##### Source material

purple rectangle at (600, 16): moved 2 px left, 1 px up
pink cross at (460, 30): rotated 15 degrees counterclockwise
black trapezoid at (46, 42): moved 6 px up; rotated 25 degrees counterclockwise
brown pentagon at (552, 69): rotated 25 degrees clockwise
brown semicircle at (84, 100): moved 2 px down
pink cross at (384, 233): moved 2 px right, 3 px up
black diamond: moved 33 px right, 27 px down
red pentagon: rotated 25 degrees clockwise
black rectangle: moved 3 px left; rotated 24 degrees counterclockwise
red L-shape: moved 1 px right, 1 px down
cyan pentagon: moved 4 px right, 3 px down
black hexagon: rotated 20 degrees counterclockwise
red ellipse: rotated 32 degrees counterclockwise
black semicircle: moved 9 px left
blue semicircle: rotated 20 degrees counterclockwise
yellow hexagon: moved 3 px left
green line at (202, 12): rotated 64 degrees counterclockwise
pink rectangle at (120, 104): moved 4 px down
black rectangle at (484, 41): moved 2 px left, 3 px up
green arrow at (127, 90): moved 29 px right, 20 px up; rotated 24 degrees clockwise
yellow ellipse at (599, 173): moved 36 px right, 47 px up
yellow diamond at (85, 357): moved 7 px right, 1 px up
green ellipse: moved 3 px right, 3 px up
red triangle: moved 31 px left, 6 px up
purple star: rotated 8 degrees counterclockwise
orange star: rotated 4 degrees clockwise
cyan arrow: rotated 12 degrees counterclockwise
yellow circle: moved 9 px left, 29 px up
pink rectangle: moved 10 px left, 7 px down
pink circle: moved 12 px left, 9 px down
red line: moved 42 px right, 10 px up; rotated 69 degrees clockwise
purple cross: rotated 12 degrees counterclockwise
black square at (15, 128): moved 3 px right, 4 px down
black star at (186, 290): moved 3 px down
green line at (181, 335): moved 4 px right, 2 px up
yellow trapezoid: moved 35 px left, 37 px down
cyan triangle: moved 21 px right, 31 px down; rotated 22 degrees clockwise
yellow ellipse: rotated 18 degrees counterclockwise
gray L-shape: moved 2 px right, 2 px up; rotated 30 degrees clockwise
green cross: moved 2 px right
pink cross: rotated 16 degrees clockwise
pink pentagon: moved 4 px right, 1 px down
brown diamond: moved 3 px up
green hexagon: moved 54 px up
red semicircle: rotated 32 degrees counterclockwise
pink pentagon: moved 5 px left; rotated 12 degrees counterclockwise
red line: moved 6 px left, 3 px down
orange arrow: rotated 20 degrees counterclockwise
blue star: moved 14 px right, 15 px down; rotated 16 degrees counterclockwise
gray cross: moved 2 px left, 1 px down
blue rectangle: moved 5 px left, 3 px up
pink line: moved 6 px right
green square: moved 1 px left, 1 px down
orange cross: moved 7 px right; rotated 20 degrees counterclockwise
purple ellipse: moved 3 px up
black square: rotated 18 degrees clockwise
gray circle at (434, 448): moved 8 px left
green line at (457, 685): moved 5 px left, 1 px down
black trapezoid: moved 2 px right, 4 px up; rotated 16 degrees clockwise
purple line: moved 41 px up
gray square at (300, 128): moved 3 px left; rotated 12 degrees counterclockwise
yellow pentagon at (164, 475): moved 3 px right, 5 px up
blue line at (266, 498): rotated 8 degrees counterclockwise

##########

* [Required work]: Your answer should consist of the lines from the listing that hold the word "arrow".

* [Answer for this exercise]:
green arrow at (127, 90): moved 29 px right, 20 px up; rotated 24 degrees clockwise
cyan arrow: rotated 12 degrees counterclockwise
orange arrow: rotated 20 degrees counterclockwise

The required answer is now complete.